PROBLEM TO SOLVE –
Please output exactly the part of the records below that opens with the line containing "shifted | pill" and closes with the line containing "gone | goblet/pure", both lines included, and nothing else.

RECORDS SHOWN –
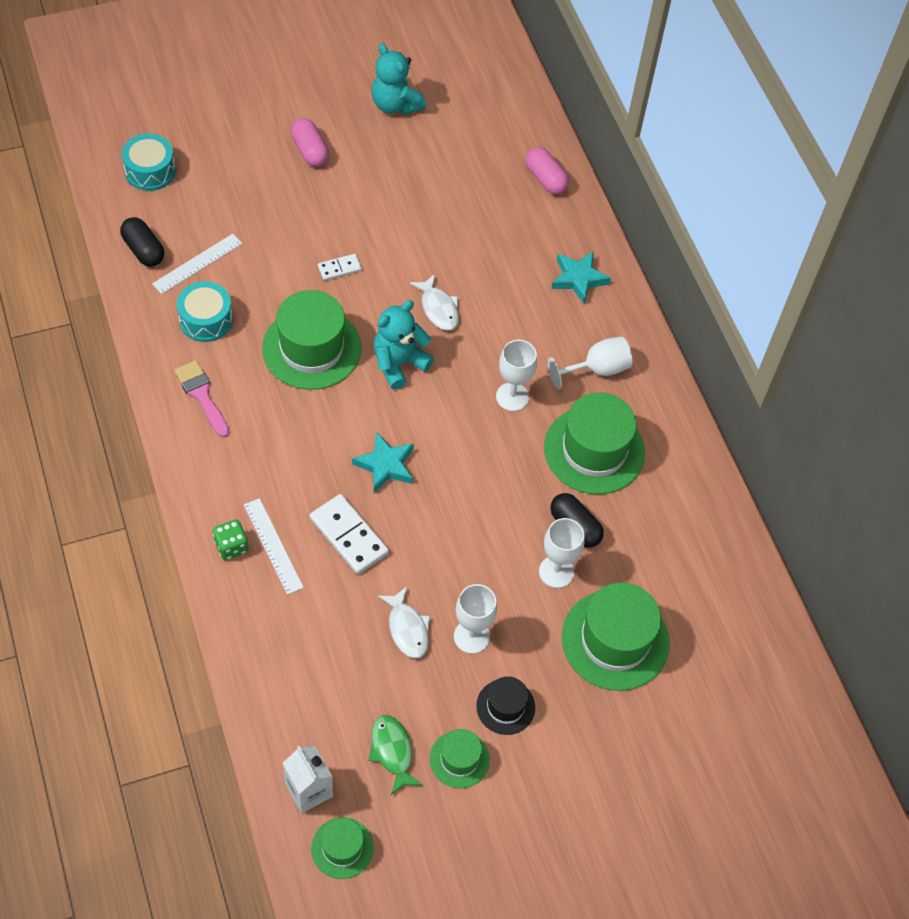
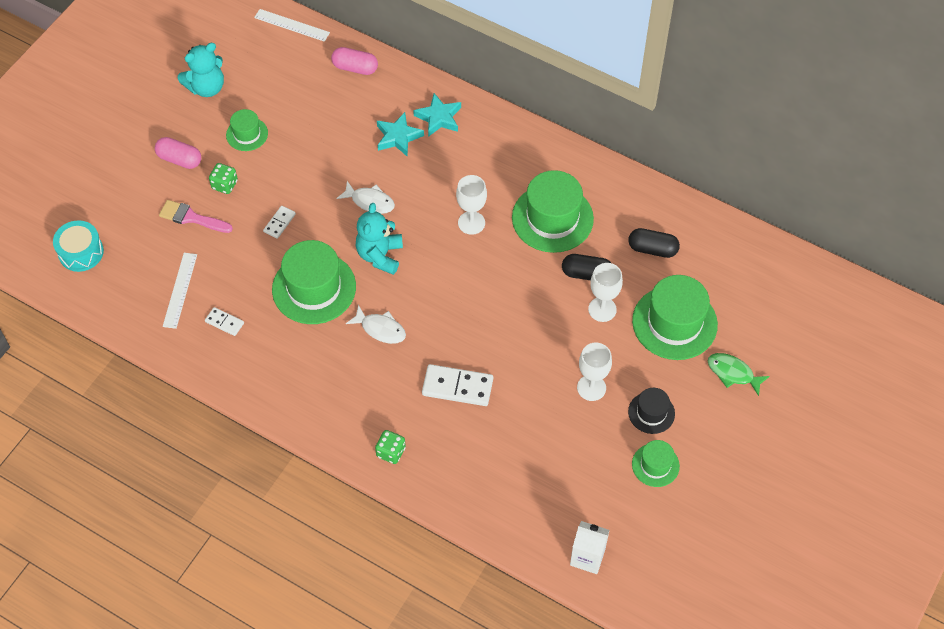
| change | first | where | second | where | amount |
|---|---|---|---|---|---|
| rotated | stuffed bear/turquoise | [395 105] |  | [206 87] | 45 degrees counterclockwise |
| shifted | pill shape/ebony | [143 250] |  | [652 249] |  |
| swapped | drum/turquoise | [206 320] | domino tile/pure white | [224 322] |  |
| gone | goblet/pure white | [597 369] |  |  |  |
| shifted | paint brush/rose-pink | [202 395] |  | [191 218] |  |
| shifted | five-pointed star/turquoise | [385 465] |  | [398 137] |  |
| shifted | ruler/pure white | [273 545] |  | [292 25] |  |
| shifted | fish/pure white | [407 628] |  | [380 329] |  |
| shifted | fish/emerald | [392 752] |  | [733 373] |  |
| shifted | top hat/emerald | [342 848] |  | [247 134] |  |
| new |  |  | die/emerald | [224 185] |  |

RESPONSE TO THE EXERCISE –
| shifted | pill shape/ebony | [143 250] |  | [652 249] |  |
| swapped | drum/turquoise | [206 320] | domino tile/pure white | [224 322] |  |
| gone | goblet/pure white | [597 369] |  |  |  |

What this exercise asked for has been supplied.